Problem to work on
Once the line with "camera: 15 degrees right, 0 degrees up" is found in the data, output it and each following line exactly, up to and including the line with "grey teapot [449,185,498,261]", and nothing before or after.

Available data
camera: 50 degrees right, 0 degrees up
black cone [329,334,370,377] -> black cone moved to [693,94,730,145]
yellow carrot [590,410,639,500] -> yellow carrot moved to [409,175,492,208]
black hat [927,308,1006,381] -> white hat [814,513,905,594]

* * *

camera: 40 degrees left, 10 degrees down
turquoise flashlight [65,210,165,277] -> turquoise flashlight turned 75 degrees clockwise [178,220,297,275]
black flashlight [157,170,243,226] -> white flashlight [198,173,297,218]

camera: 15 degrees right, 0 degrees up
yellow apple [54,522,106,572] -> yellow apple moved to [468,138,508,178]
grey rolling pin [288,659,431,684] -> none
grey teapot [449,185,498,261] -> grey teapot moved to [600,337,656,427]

Task output
camera: 15 degrees right, 0 degrees up
yellow apple [54,522,106,572] -> yellow apple moved to [468,138,508,178]
grey rolling pin [288,659,431,684] -> none
grey teapot [449,185,498,261] -> grey teapot moved to [600,337,656,427]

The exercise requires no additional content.